_SUPPLIED MATERIAL_
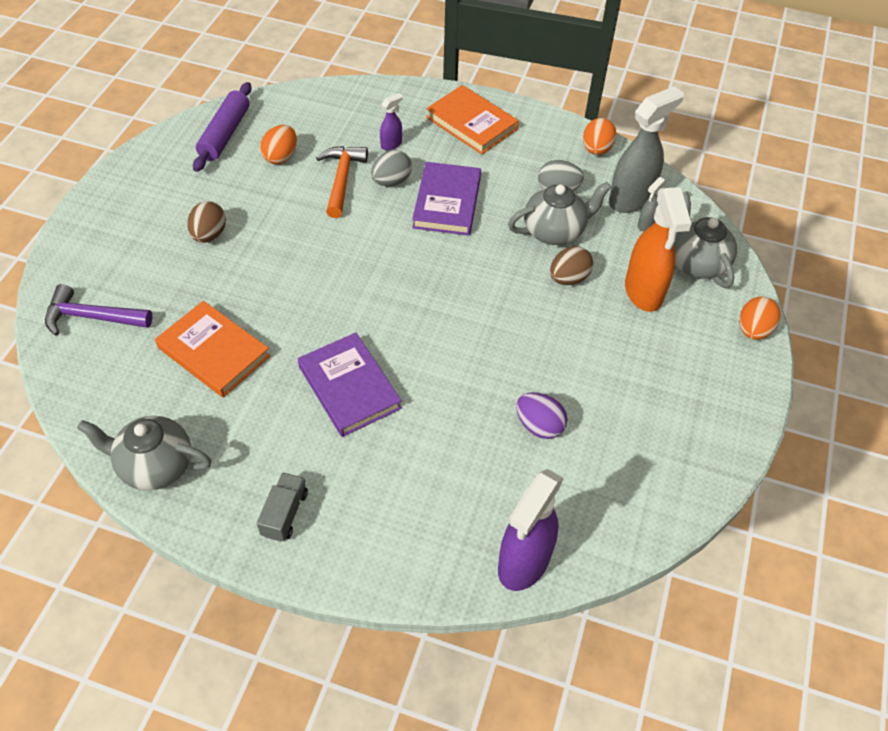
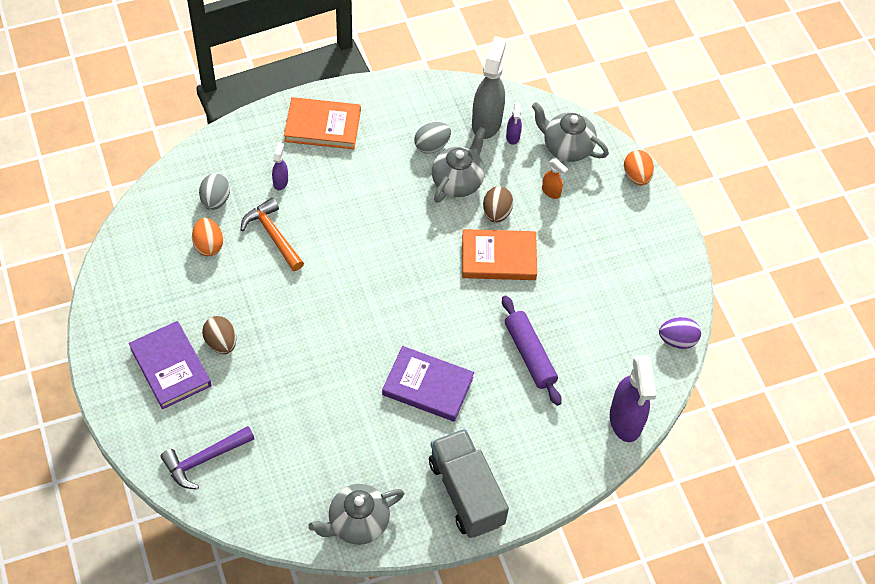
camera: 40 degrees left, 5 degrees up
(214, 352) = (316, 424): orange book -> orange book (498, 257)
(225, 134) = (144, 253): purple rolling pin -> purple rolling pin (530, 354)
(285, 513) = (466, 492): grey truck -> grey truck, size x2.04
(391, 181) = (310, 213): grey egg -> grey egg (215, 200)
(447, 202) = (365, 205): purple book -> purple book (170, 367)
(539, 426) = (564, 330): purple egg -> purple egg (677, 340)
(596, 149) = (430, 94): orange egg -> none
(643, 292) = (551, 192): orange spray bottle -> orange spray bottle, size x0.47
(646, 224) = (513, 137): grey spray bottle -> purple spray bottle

==

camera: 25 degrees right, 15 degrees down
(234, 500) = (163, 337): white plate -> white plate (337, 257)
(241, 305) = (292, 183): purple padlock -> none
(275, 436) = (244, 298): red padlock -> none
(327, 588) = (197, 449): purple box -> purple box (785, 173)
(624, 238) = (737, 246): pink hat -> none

---

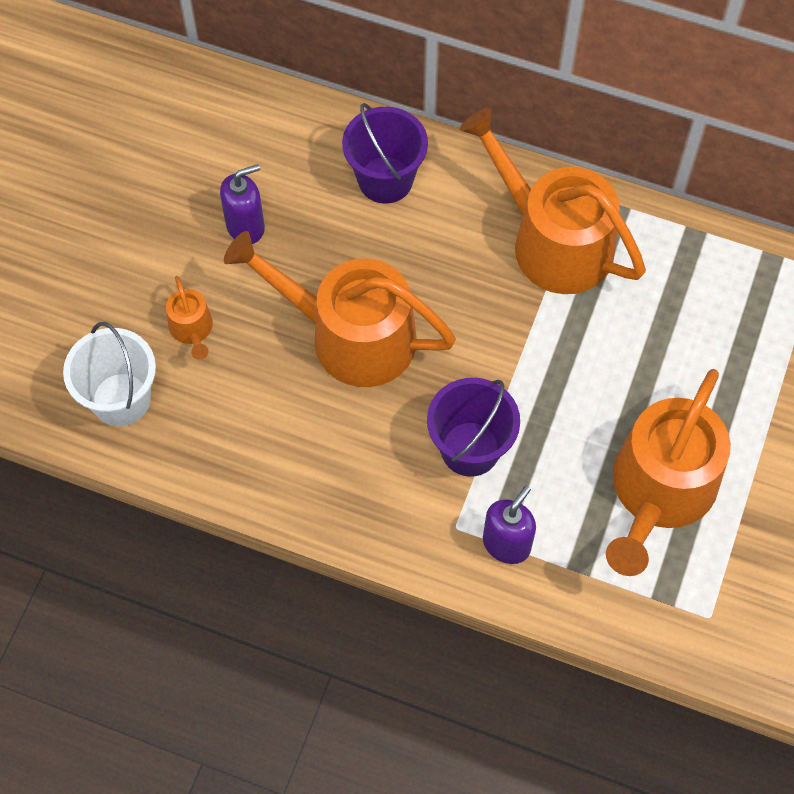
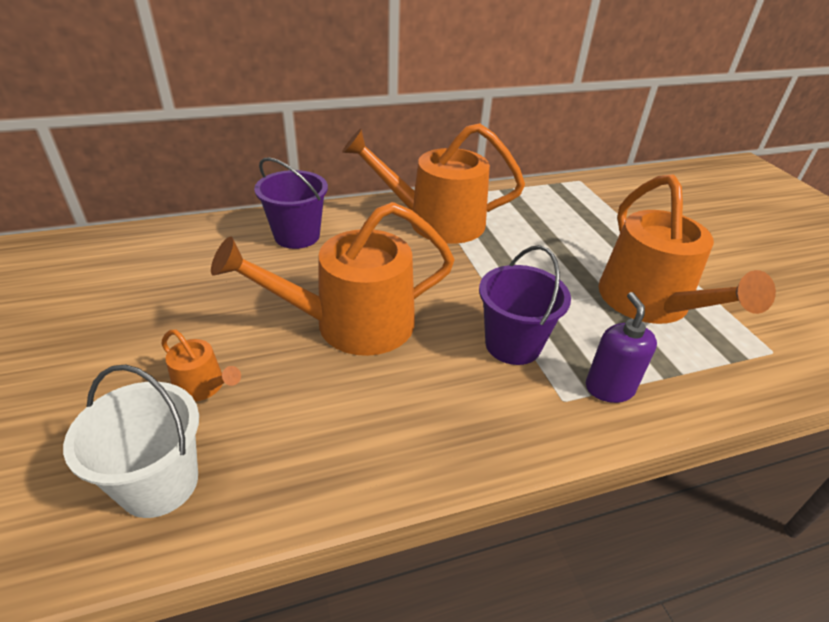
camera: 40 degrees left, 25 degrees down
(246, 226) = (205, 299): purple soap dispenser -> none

_ABOUT THIS TASK_
Would you retype the lines above from the one with "(241, 305) = (292, 183): purple" down to the one with "(624, 238) = (737, 246): pink hat -> none", word for word, both ends included and no other lines?

_RESULT FOR THIS EXERCISE_
(241, 305) = (292, 183): purple padlock -> none
(275, 436) = (244, 298): red padlock -> none
(327, 588) = (197, 449): purple box -> purple box (785, 173)
(624, 238) = (737, 246): pink hat -> none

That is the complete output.